Exercise objective
Type the entries out again exactly as they read, but leave every picture behind.

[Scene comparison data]
----------------------------------------

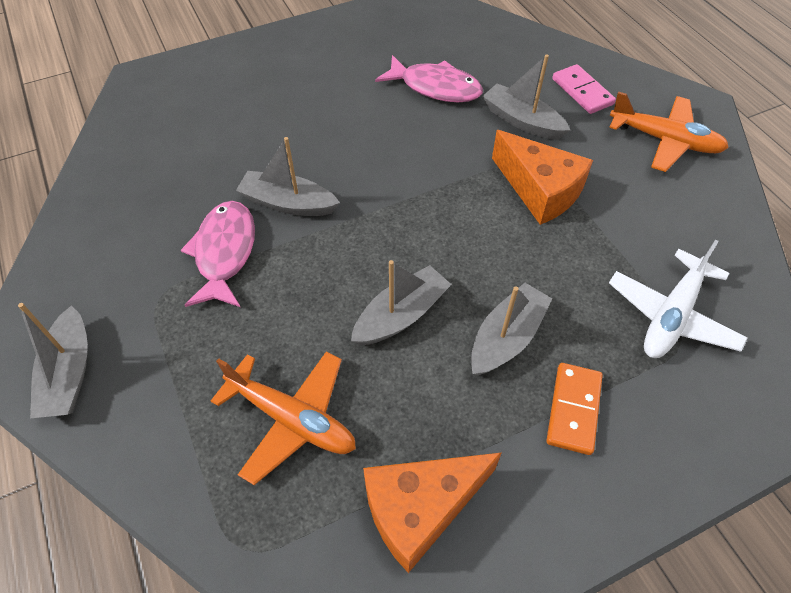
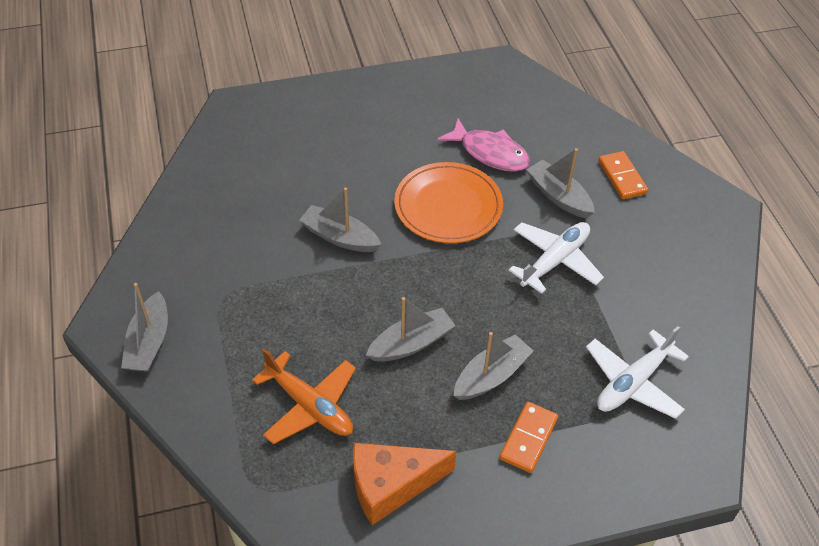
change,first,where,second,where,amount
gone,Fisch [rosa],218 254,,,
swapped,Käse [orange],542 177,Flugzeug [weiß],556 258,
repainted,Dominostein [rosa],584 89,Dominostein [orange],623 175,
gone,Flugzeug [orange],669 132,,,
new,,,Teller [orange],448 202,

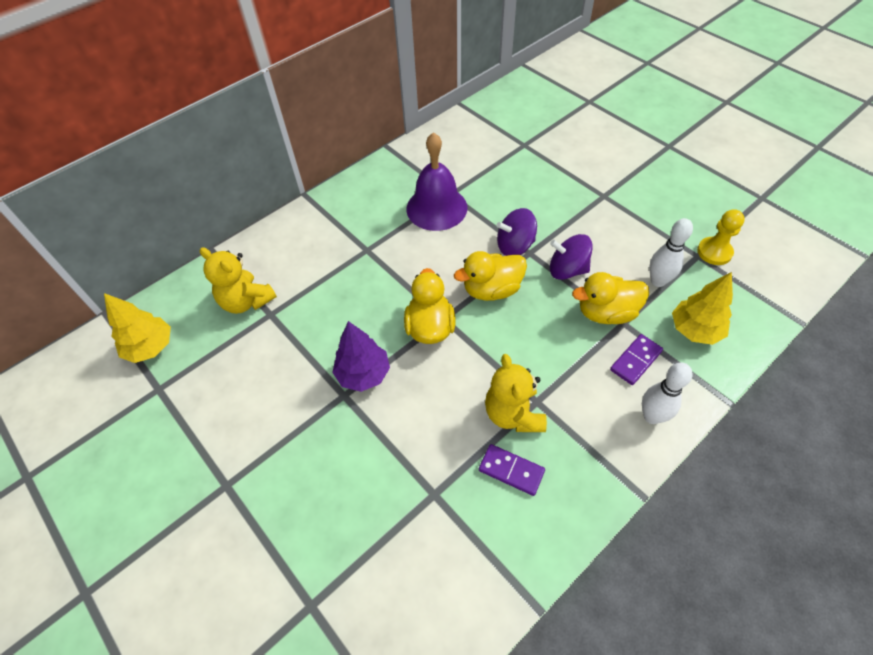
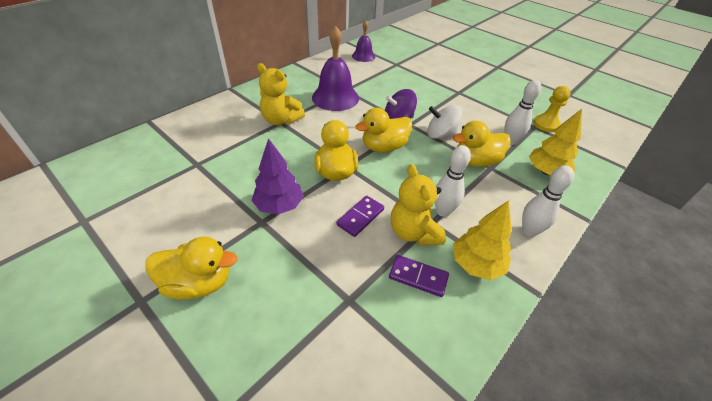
change,first,where,second,where,amount
shifted,Baum [gelb],137 328,,482 240,
shifted,Teddybär [gelb],238 280,,281 94,
repainted,Kreisel [lila],571 257,Kreisel [weiß],444 122,
shifted,Dominostein [lila],636 359,,360 216,
new,,,Ente [gelb],191 268,
new,,,Glocke [lila],363 41,
new,,,Bowlingkegel [weiß],453 181,

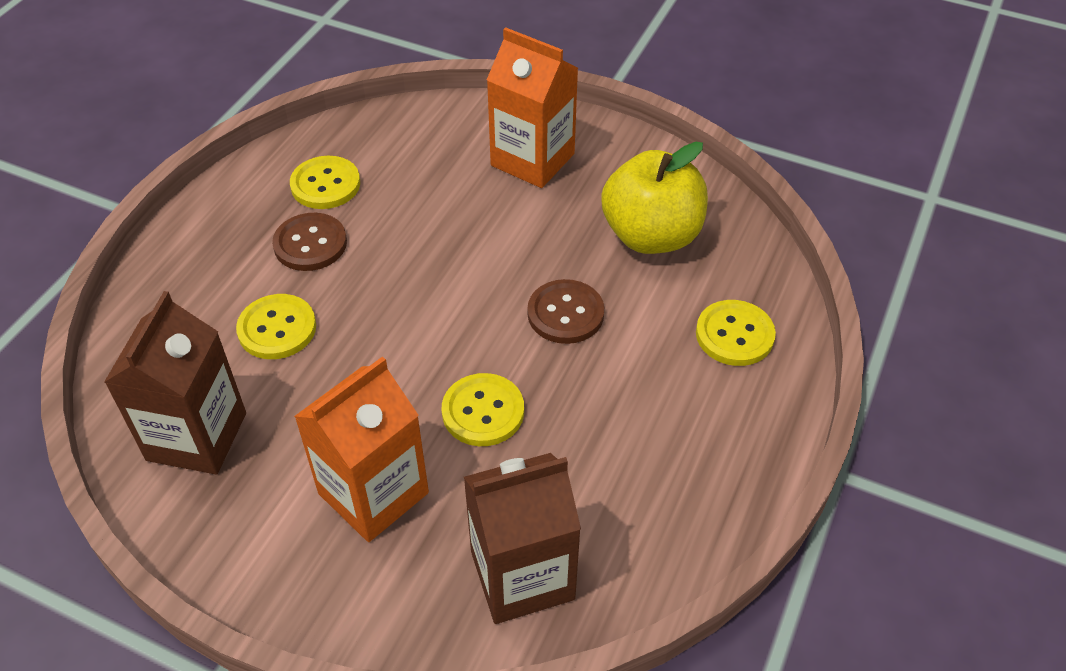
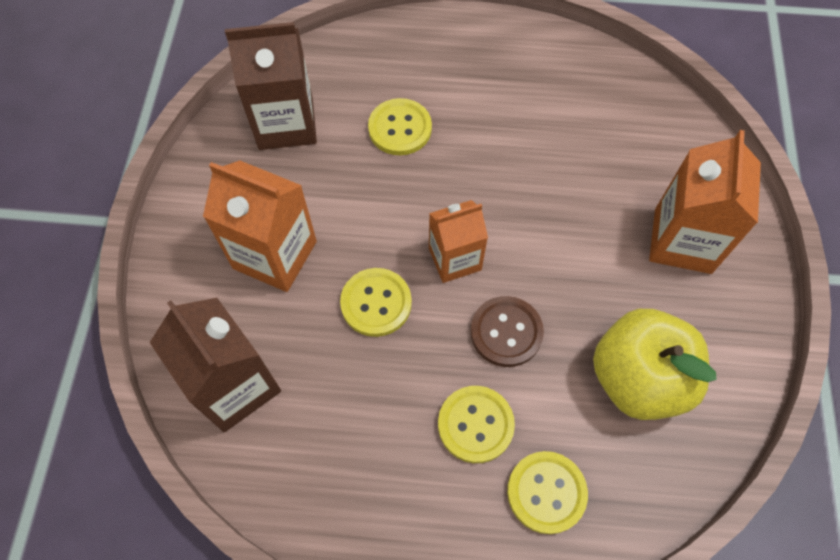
change,first,where,second,where,amount
gone,Knopf [braun],309 242,,,
shifted,Knopf [gelb],325 182,,476 424,
new,,,Getränkekarton [orange],458 241,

----------------------------------------

Solution to this problem
change,first,where,second,where,amount
gone,Fisch [rosa],218 254,,,
swapped,Käse [orange],542 177,Flugzeug [weiß],556 258,
repainted,Dominostein [rosa],584 89,Dominostein [orange],623 175,
gone,Flugzeug [orange],669 132,,,
new,,,Teller [orange],448 202,

change,first,where,second,where,amount
shifted,Baum [gelb],137 328,,482 240,
shifted,Teddybär [gelb],238 280,,281 94,
repainted,Kreisel [lila],571 257,Kreisel [weiß],444 122,
shifted,Dominostein [lila],636 359,,360 216,
new,,,Ente [gelb],191 268,
new,,,Glocke [lila],363 41,
new,,,Bowlingkegel [weiß],453 181,

change,first,where,second,where,amount
gone,Knopf [braun],309 242,,,
shifted,Knopf [gelb],325 182,,476 424,
new,,,Getränkekarton [orange],458 241,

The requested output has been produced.